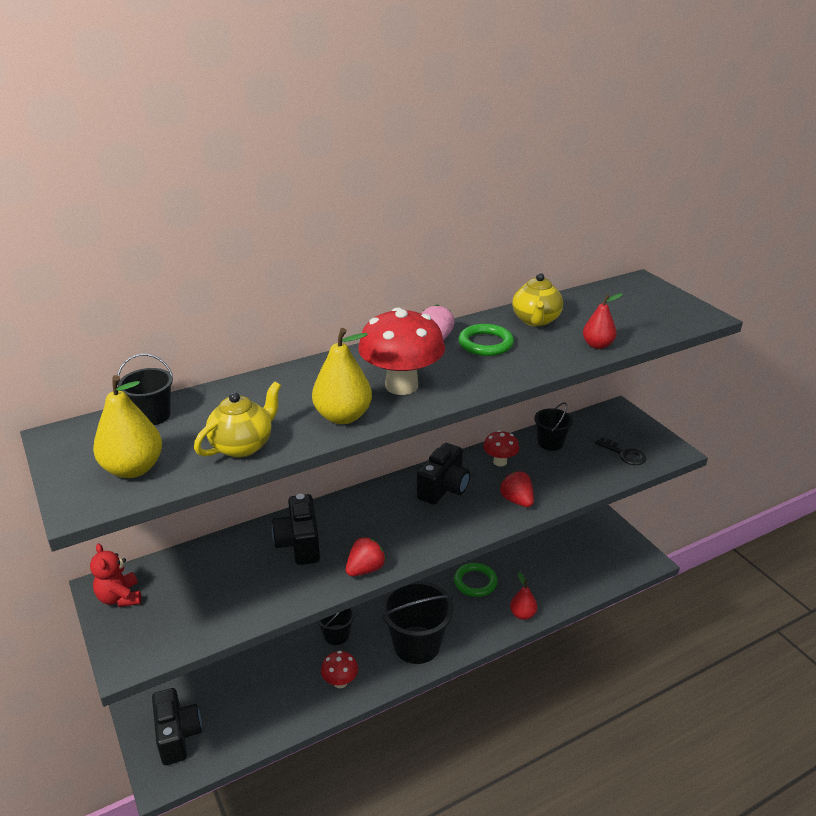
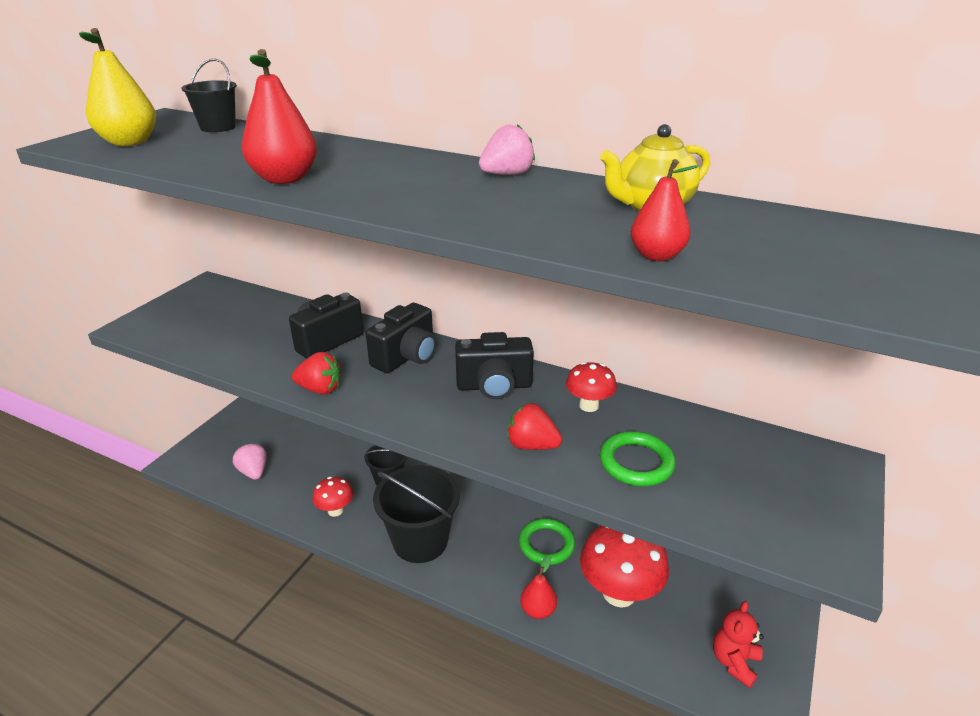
camera: 55 degrees right, 0 degrees up
(120, 597) = (199, 295): red teddy bear -> red teddy bear (734, 662)
(177, 736) = (222, 448): black camera -> black camera (406, 357)
(237, 721) = (253, 472): none -> pink strawberry
(243, 446) = (194, 161): yellow teapot -> none
(343, 416) = (285, 179): yellow pear -> red pear
(401, 386) = (379, 185): red mushroom -> red mushroom (619, 593)
(485, 344) = (539, 197): green ring -> green ring (636, 462)
(517, 500) = (532, 445): red strawberry -> red strawberry turned 90 degrees counterclockwise
(550, 443) = (678, 430): black bucket -> none
(624, 454) = (749, 506): black key -> none

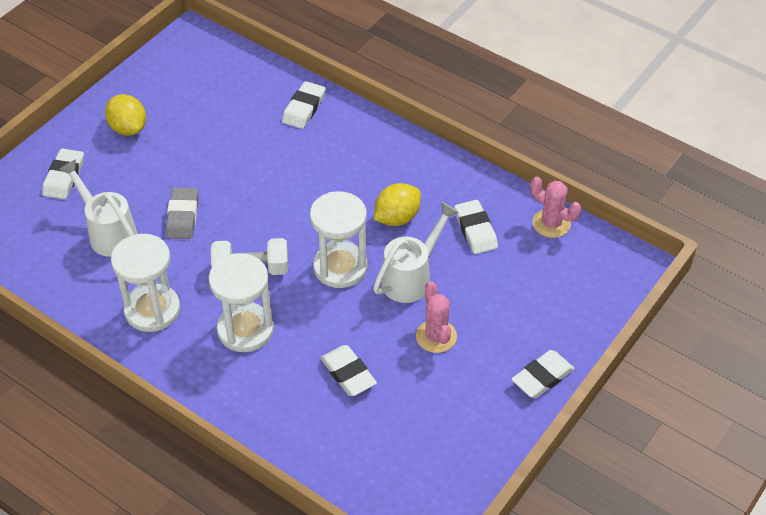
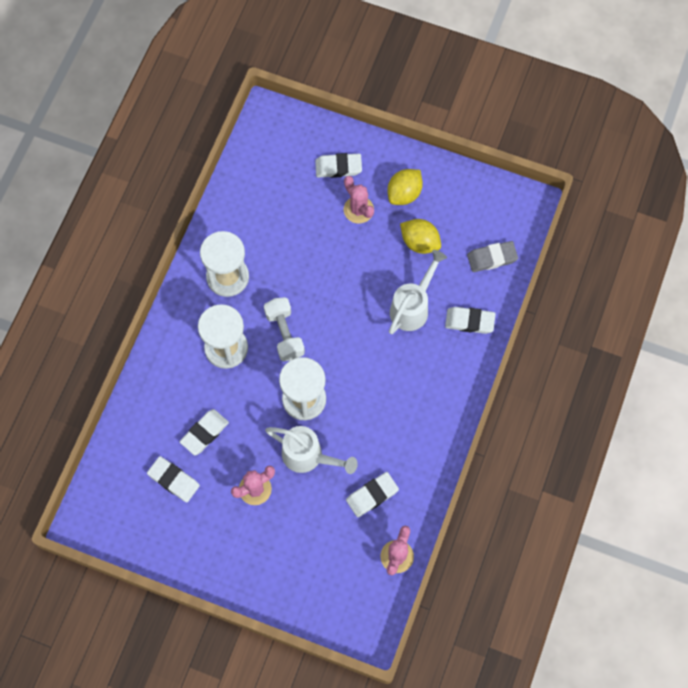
camera: 75 degrees right, 20 degrees up
(108, 232) = (292, 219): white watering can -> white watering can (413, 306)
(127, 171) = (358, 210): none -> pink cactus
(182, 216) = (323, 267): grey eraser -> grey eraser (492, 258)
(397, 218) = (367, 429): yellow lemon -> yellow lemon (420, 242)
(542, 377) = (236, 578): white eraser -> white eraser (173, 480)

========

• WHAT TO DO: Reproduce the listing above exactly from the line containing "camera: 75 degrees right, 20 degrees up" through its last line, with both of those lines included.

• SOLUTION FOR THIS EXERCISE:
camera: 75 degrees right, 20 degrees up
(108, 232) = (292, 219): white watering can -> white watering can (413, 306)
(127, 171) = (358, 210): none -> pink cactus
(182, 216) = (323, 267): grey eraser -> grey eraser (492, 258)
(397, 218) = (367, 429): yellow lemon -> yellow lemon (420, 242)
(542, 377) = (236, 578): white eraser -> white eraser (173, 480)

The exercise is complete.